→ **Problem description**: Using the data that follows, return exactly the lines from the one that contains "SOIL1 pin AO: A2 -> A0" through the one that contains "RTC3 pin SQW: D8 -> D6", ends included.

(Records from a collection)
○ ○ ○ ○ ○ ○ ○

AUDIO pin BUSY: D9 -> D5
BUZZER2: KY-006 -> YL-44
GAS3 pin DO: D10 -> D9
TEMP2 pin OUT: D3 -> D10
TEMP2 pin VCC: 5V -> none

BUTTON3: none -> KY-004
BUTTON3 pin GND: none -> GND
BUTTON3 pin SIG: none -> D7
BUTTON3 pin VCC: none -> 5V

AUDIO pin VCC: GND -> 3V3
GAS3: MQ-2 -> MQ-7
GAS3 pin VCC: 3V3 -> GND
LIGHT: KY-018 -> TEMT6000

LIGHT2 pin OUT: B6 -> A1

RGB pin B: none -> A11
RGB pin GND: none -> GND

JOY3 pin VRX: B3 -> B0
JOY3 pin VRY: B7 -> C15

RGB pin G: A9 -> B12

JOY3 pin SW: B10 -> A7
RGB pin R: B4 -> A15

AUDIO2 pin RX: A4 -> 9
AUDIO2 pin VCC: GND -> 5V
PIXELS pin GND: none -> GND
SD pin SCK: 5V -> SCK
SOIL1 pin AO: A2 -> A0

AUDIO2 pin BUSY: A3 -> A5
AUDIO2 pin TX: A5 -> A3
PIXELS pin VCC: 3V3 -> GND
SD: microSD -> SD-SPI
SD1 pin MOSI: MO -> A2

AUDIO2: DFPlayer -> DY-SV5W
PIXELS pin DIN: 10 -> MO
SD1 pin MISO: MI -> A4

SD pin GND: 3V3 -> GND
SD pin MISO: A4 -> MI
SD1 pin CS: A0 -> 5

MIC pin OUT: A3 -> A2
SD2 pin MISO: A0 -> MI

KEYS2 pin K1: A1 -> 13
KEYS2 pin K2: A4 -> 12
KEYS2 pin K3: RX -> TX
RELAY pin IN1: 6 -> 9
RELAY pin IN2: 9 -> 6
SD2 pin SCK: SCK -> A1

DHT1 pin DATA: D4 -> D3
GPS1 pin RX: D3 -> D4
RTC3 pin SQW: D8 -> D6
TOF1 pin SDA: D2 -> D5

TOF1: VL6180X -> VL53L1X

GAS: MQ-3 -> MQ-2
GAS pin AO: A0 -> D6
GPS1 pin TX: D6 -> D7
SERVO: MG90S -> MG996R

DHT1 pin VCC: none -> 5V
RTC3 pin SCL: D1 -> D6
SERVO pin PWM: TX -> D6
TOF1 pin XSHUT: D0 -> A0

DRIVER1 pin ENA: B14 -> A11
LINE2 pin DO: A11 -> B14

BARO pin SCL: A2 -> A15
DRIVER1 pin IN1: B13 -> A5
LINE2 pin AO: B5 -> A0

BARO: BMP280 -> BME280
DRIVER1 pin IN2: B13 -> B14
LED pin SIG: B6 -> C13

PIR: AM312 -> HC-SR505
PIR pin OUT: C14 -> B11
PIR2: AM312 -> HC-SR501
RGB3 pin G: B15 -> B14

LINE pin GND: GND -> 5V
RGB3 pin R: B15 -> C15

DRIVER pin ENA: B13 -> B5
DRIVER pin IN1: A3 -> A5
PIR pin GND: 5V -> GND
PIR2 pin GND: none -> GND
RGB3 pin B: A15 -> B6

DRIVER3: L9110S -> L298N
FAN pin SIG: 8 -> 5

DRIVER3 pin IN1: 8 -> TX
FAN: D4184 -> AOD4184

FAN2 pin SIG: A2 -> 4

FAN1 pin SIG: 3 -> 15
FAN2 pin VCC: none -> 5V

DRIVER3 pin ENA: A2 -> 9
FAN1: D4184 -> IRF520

○ ○ ○ ○ ○ ○ ○

→ **Answer box**:
SOIL1 pin AO: A2 -> A0

AUDIO2 pin BUSY: A3 -> A5
AUDIO2 pin TX: A5 -> A3
PIXELS pin VCC: 3V3 -> GND
SD: microSD -> SD-SPI
SD1 pin MOSI: MO -> A2

AUDIO2: DFPlayer -> DY-SV5W
PIXELS pin DIN: 10 -> MO
SD1 pin MISO: MI -> A4

SD pin GND: 3V3 -> GND
SD pin MISO: A4 -> MI
SD1 pin CS: A0 -> 5

MIC pin OUT: A3 -> A2
SD2 pin MISO: A0 -> MI

KEYS2 pin K1: A1 -> 13
KEYS2 pin K2: A4 -> 12
KEYS2 pin K3: RX -> TX
RELAY pin IN1: 6 -> 9
RELAY pin IN2: 9 -> 6
SD2 pin SCK: SCK -> A1

DHT1 pin DATA: D4 -> D3
GPS1 pin RX: D3 -> D4
RTC3 pin SQW: D8 -> D6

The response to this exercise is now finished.